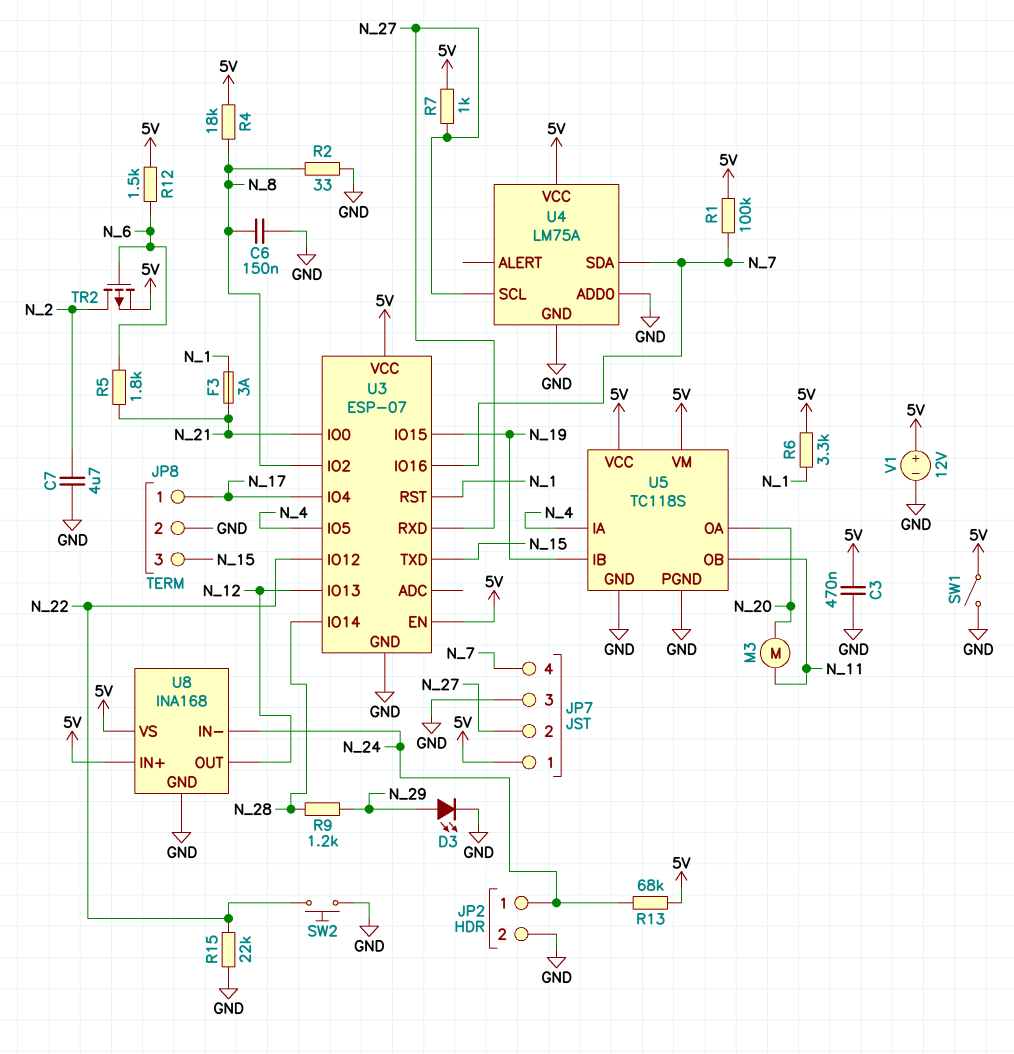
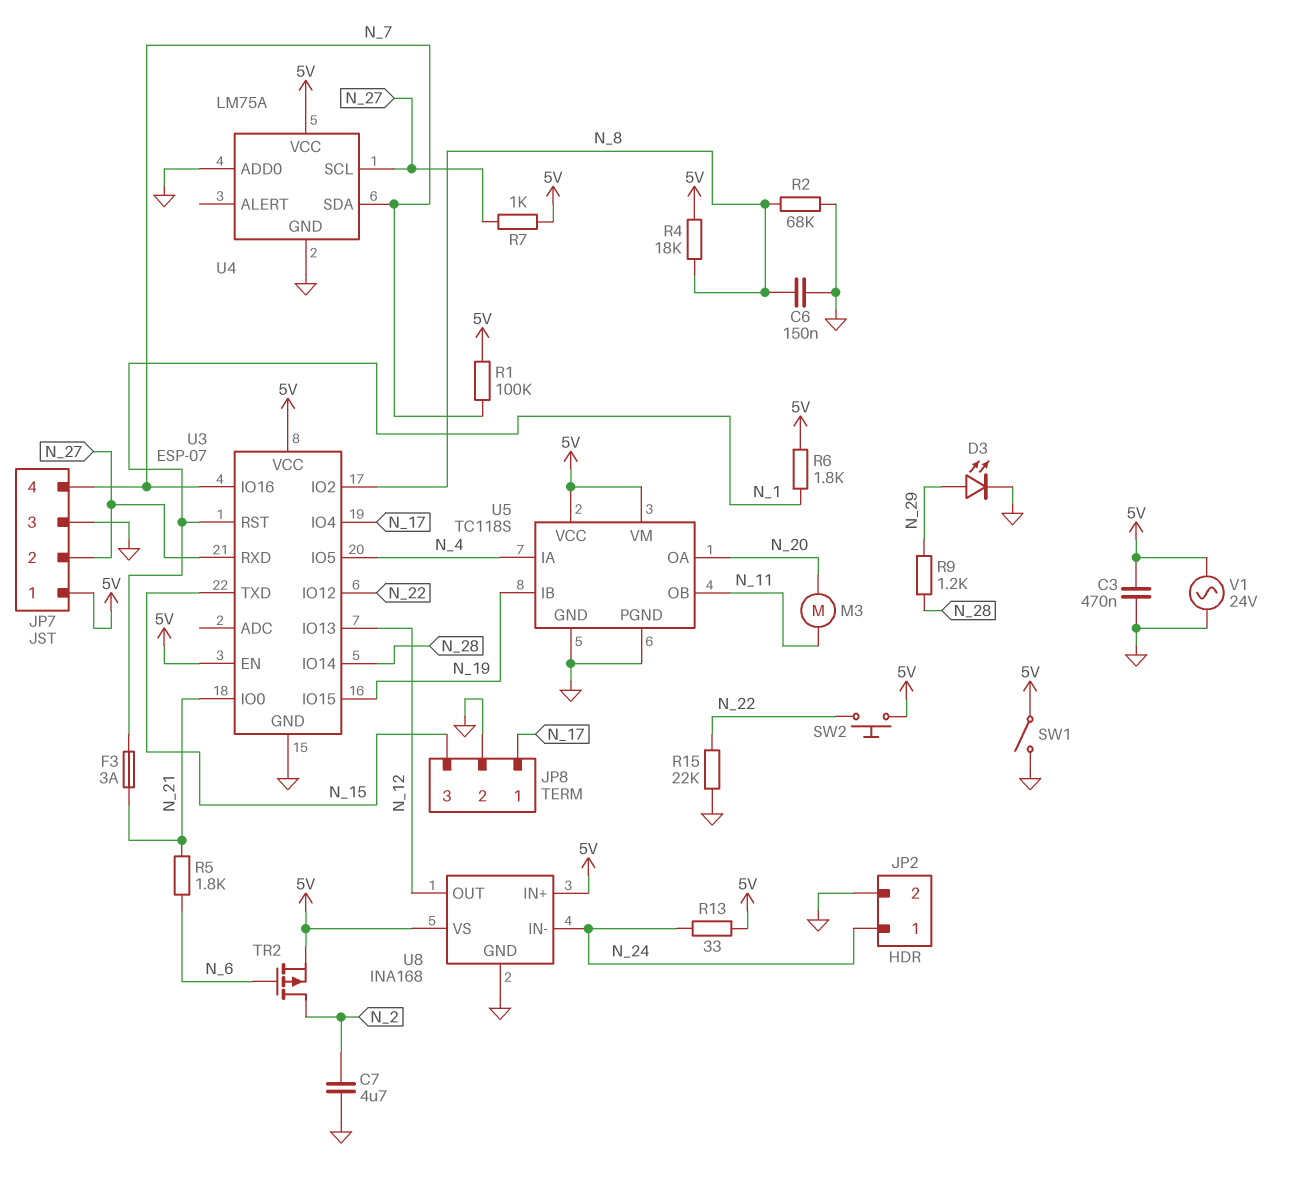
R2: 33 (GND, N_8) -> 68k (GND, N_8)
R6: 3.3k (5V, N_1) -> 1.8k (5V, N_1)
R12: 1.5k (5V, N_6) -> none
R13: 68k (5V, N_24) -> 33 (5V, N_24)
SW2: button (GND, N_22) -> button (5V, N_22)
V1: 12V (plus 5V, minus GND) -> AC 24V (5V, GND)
==
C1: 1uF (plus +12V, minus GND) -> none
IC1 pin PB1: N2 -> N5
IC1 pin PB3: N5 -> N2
---
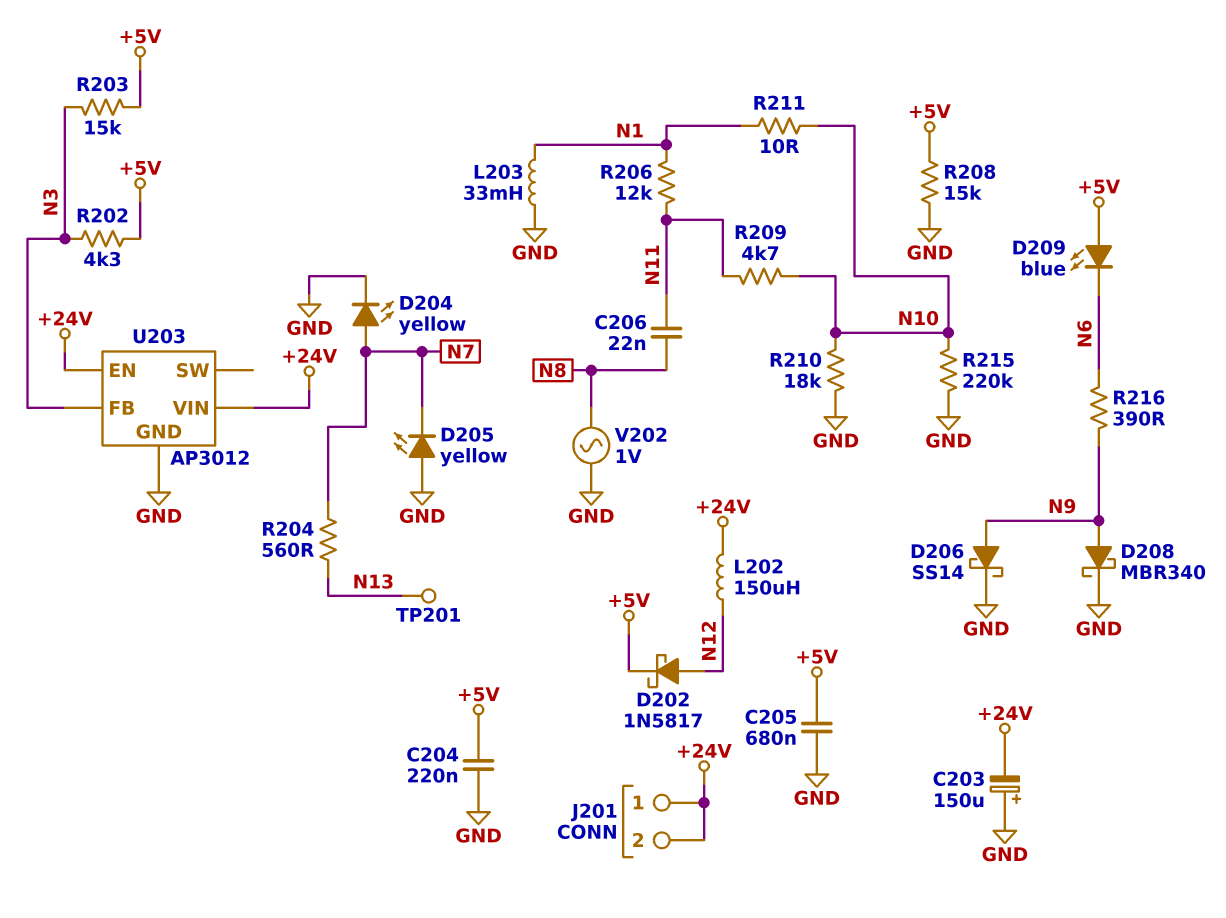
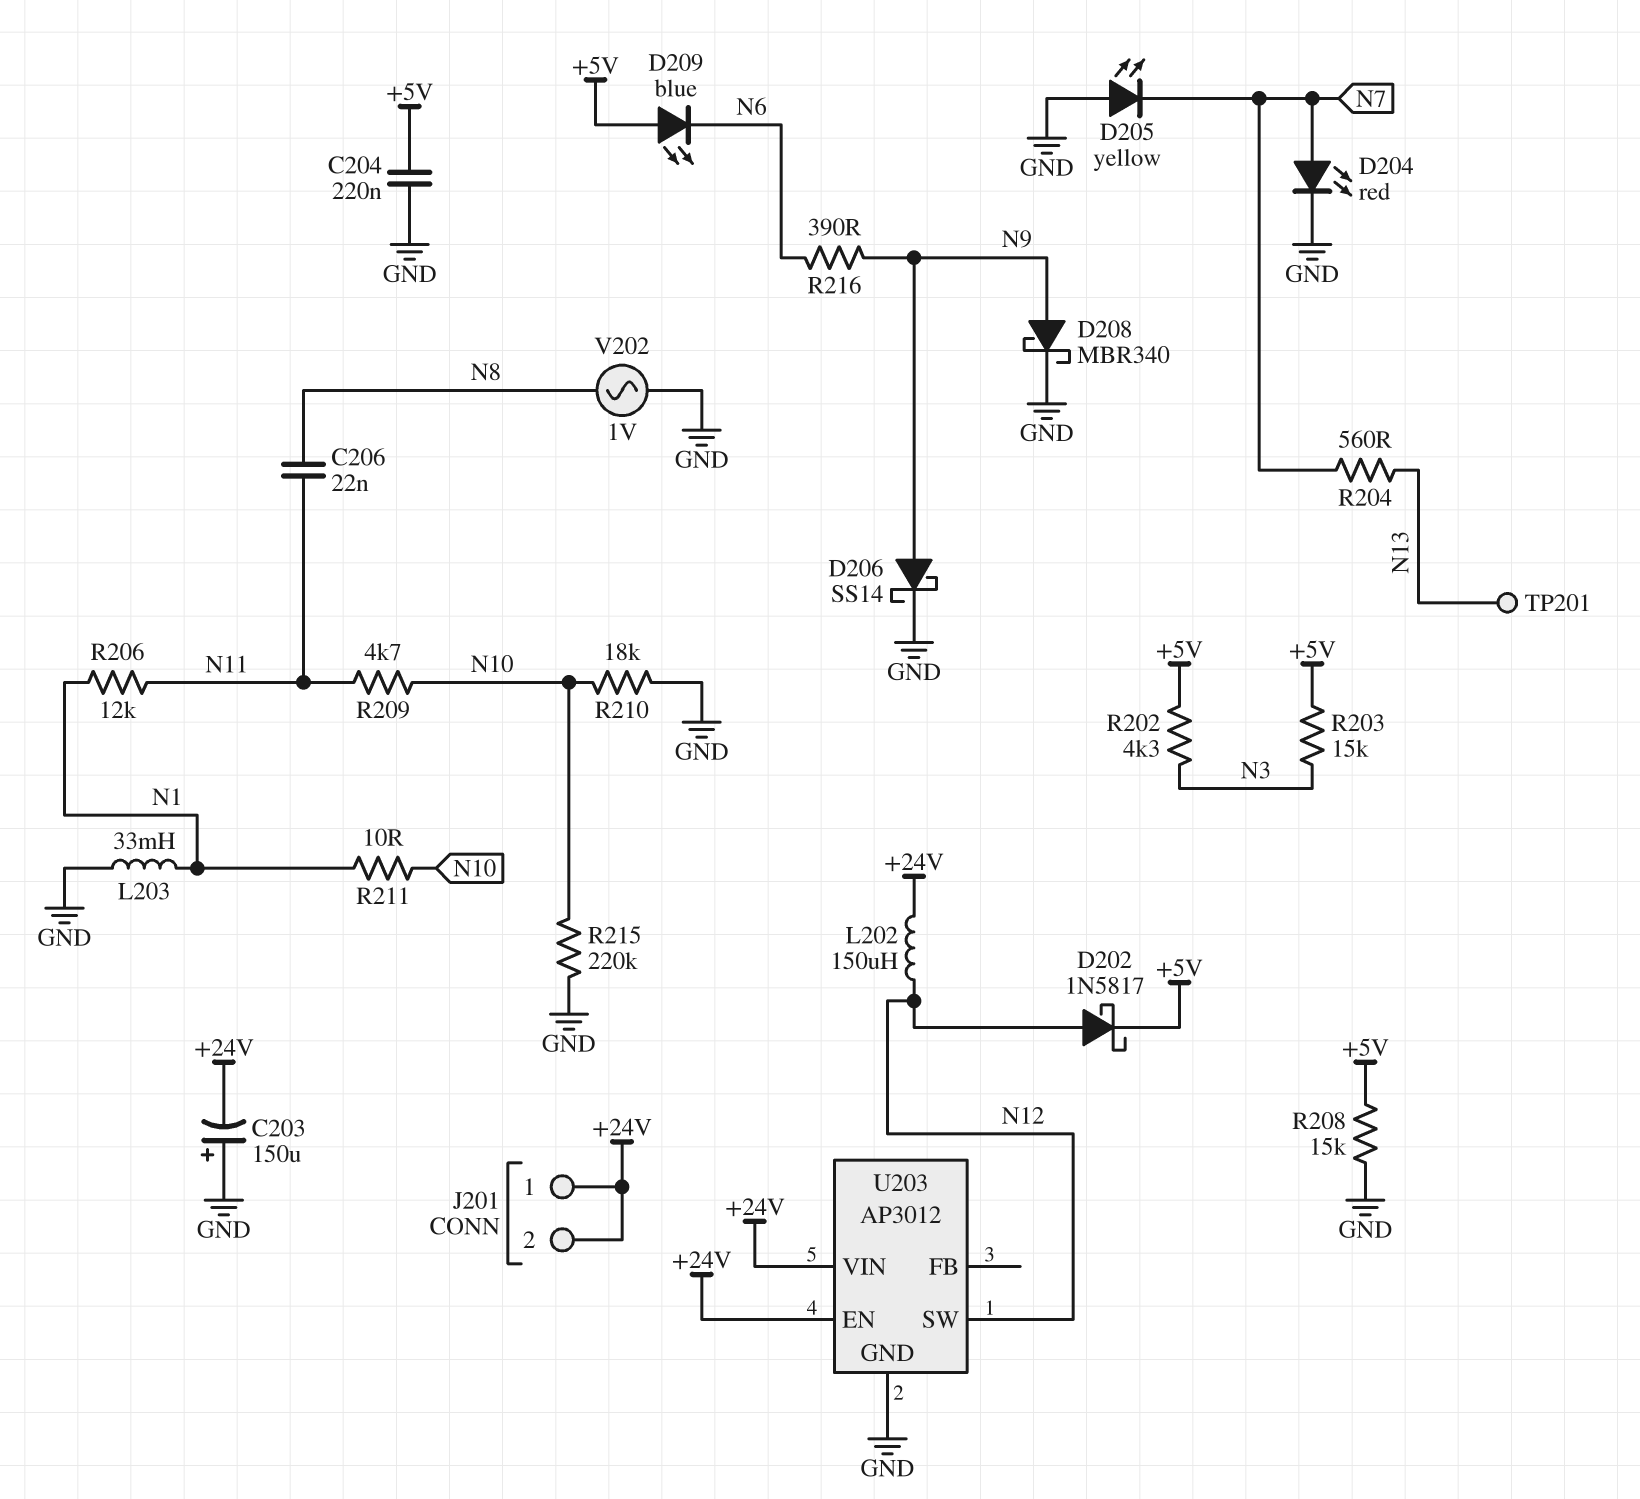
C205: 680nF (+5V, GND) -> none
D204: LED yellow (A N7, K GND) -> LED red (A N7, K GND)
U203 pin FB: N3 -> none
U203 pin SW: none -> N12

Task to complete: Would you retype the lines above from the one with "R6: 3.3k (5V, N_1) -> 1.8k (5V, N_1)" down to the one with "V1: 12V (plus", word for word, both ends included and no other lines?

Output:
R6: 3.3k (5V, N_1) -> 1.8k (5V, N_1)
R12: 1.5k (5V, N_6) -> none
R13: 68k (5V, N_24) -> 33 (5V, N_24)
SW2: button (GND, N_22) -> button (5V, N_22)
V1: 12V (plus 5V, minus GND) -> AC 24V (5V, GND)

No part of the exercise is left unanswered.